(Dataset records)

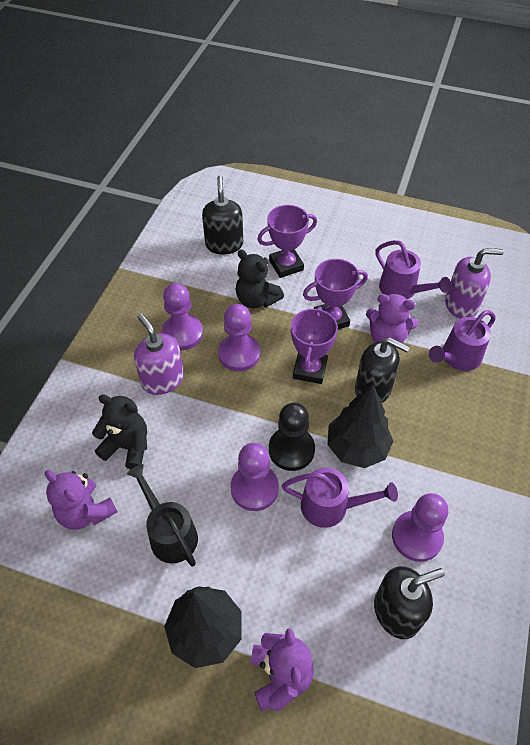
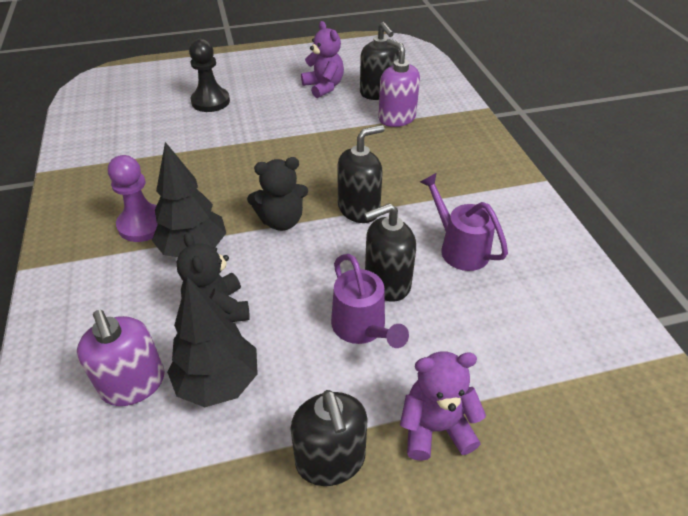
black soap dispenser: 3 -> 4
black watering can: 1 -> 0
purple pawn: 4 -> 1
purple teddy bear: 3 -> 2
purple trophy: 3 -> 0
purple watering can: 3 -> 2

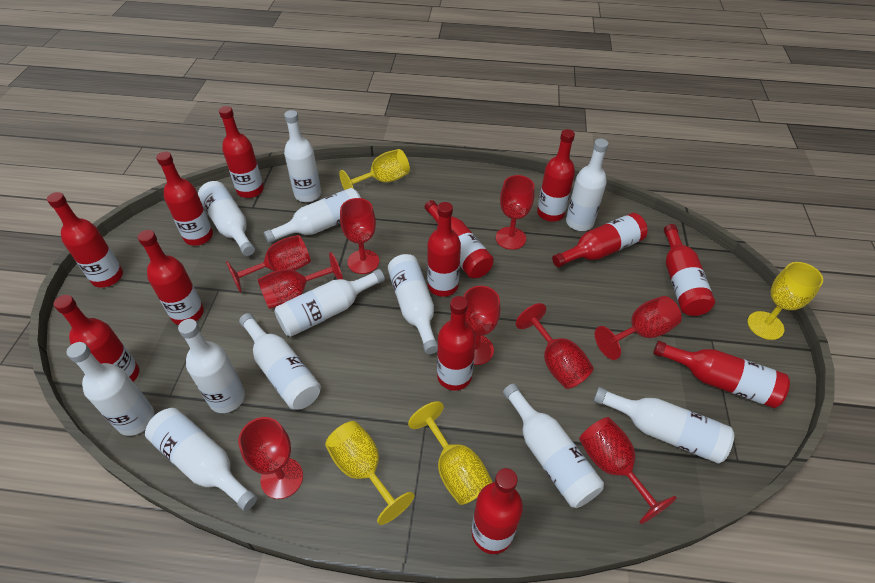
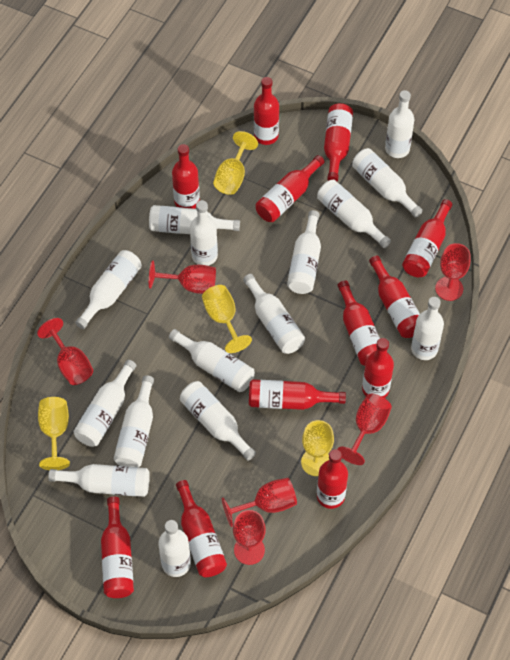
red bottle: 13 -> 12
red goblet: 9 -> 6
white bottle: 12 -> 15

#### TASK TO COMPLETE:
With the images left out, set down every entry exactly.

#### FINAL ANSWER:
black soap dispenser: 3 -> 4
black watering can: 1 -> 0
purple pawn: 4 -> 1
purple teddy bear: 3 -> 2
purple trophy: 3 -> 0
purple watering can: 3 -> 2

red bottle: 13 -> 12
red goblet: 9 -> 6
white bottle: 12 -> 15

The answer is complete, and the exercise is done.